» **Instructions for the task**
The lines from the one containing "F101: none -> 1A (J102/1, MID)" through the end of the entries are what to output; reproduce them exactly and add nothing.

» **Exercise data**
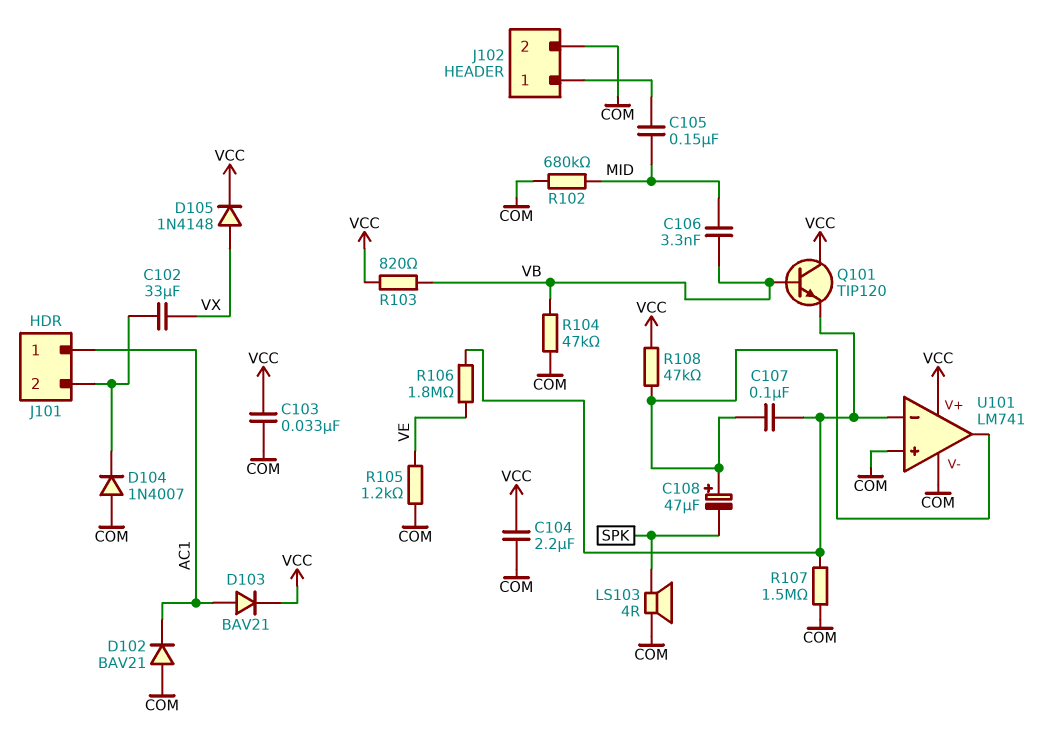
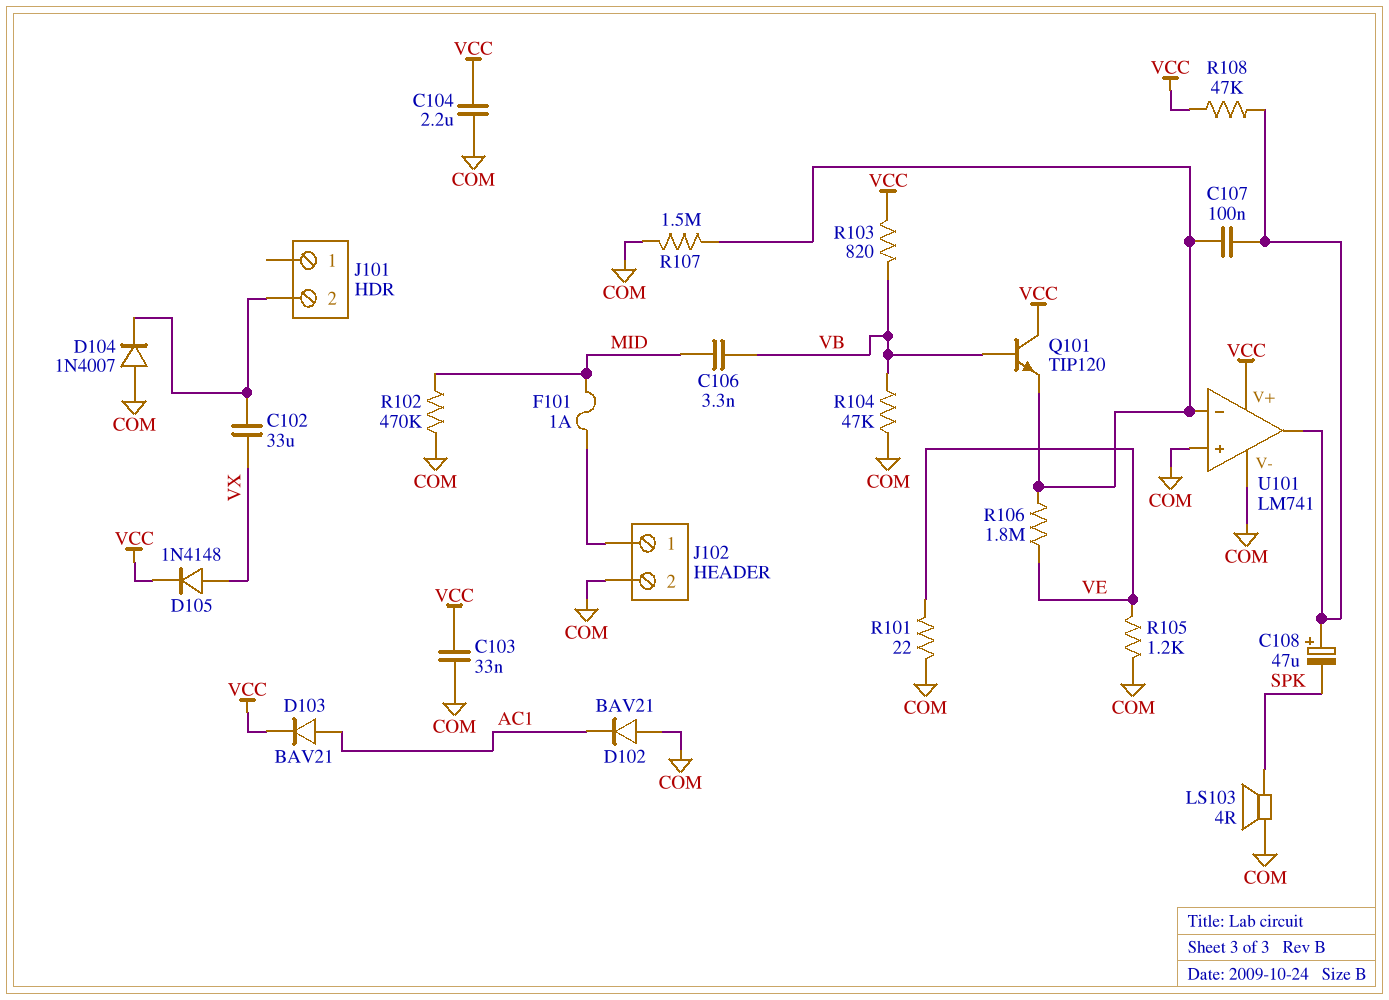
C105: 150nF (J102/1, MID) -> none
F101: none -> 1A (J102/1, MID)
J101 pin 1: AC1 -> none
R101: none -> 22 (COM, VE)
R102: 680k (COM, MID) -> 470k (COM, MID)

» **Response area**
F101: none -> 1A (J102/1, MID)
J101 pin 1: AC1 -> none
R101: none -> 22 (COM, VE)
R102: 680k (COM, MID) -> 470k (COM, MID)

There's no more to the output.